**Data provided**
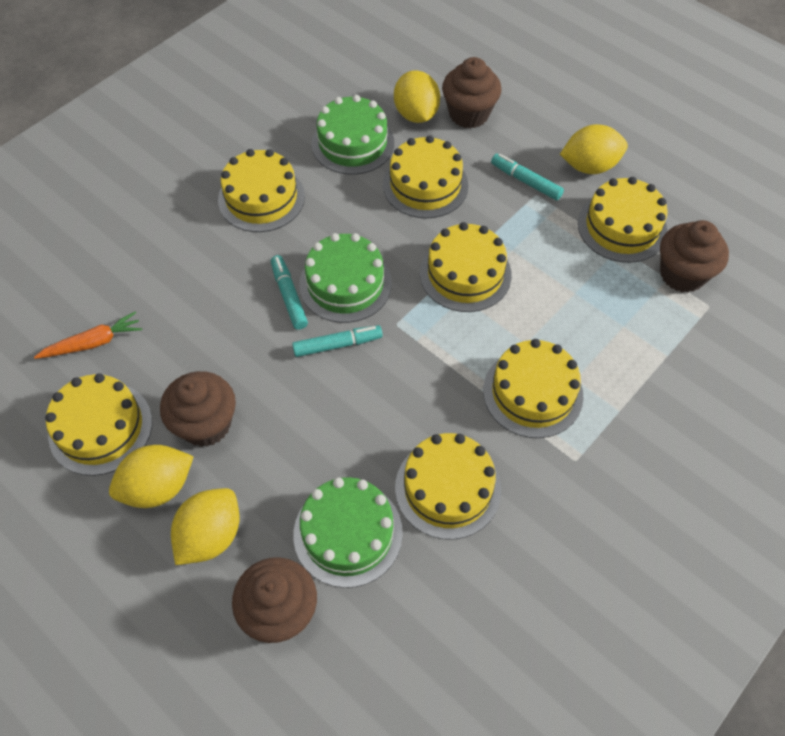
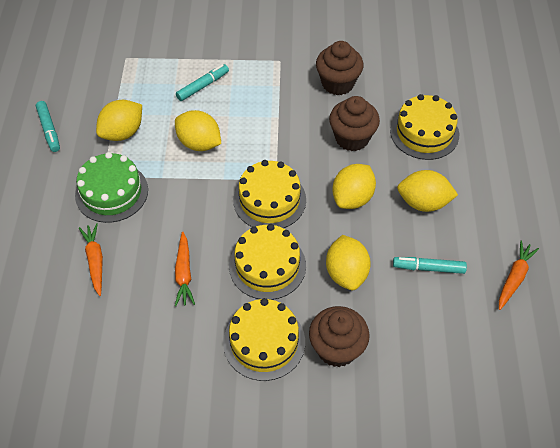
brown cupcake: 4 -> 3
green cake: 3 -> 1
orange carrot: 1 -> 3
yellow cake: 7 -> 4
yellow lemon: 4 -> 5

**Task instructions**
To complete the exercise, return the listing above exactly and omit its pictures.

**Response**
brown cupcake: 4 -> 3
green cake: 3 -> 1
orange carrot: 1 -> 3
yellow cake: 7 -> 4
yellow lemon: 4 -> 5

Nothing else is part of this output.